(The data Opens)

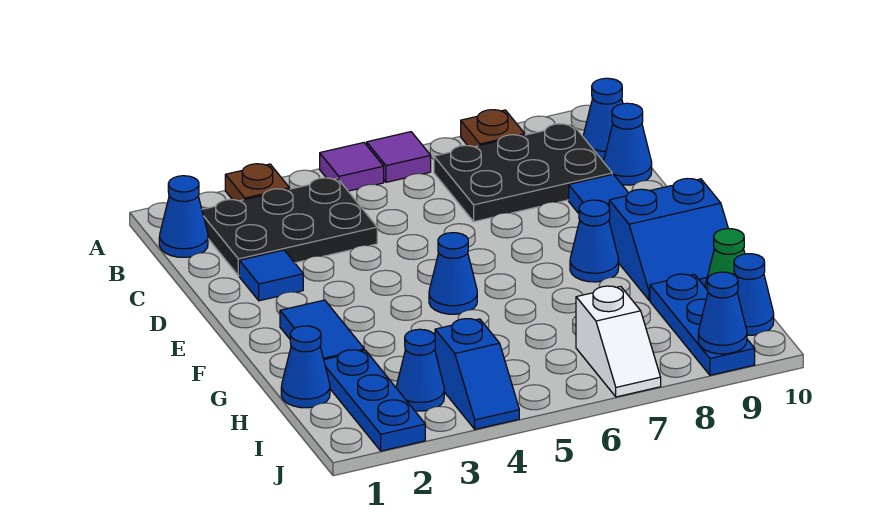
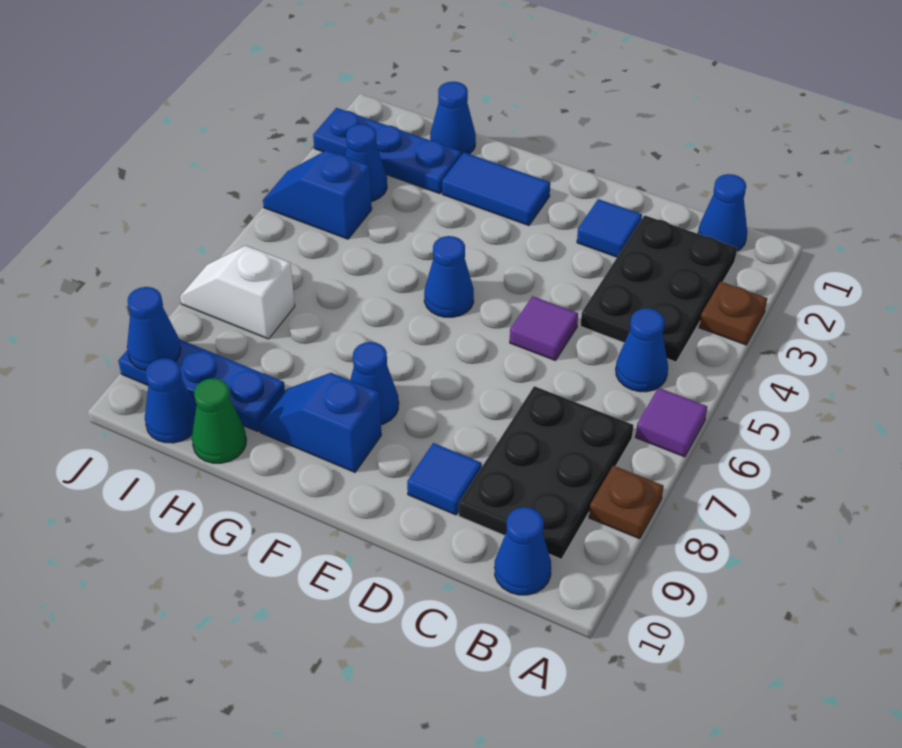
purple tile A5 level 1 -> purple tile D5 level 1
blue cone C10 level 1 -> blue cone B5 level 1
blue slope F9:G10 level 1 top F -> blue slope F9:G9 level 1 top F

(The data Closes)
(The data Opens)

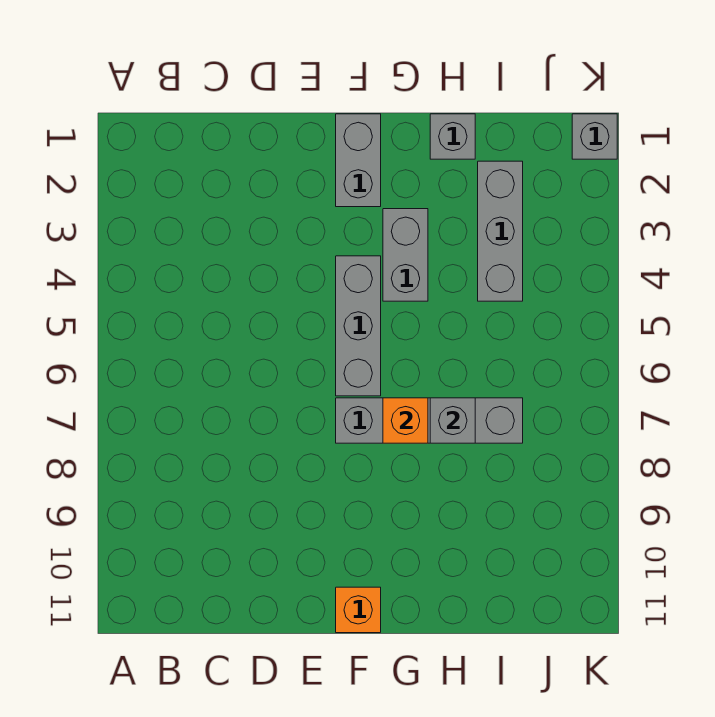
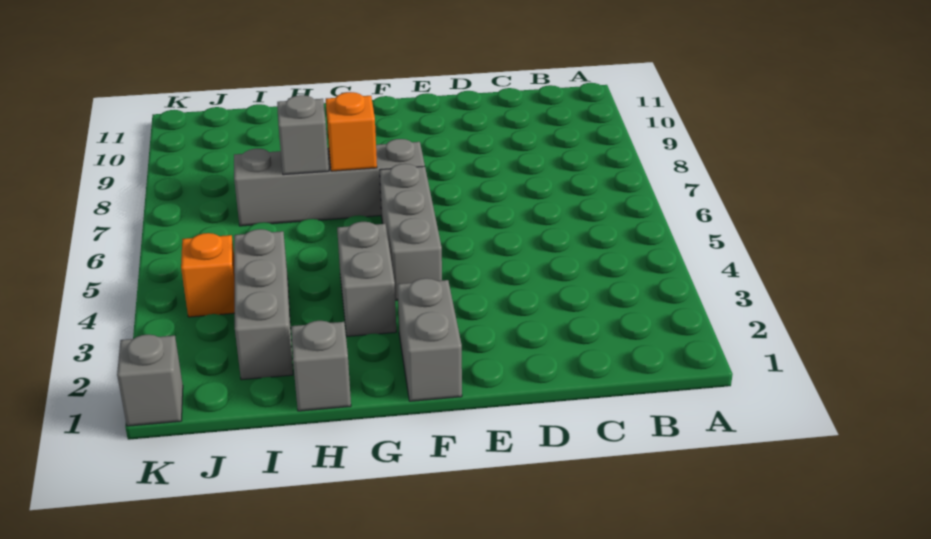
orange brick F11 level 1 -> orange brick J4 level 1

(The data Closes)

• Work instruction: For the listing above, work out how many lines contain the string "blue" and return only that figure.

• Expected answer: 2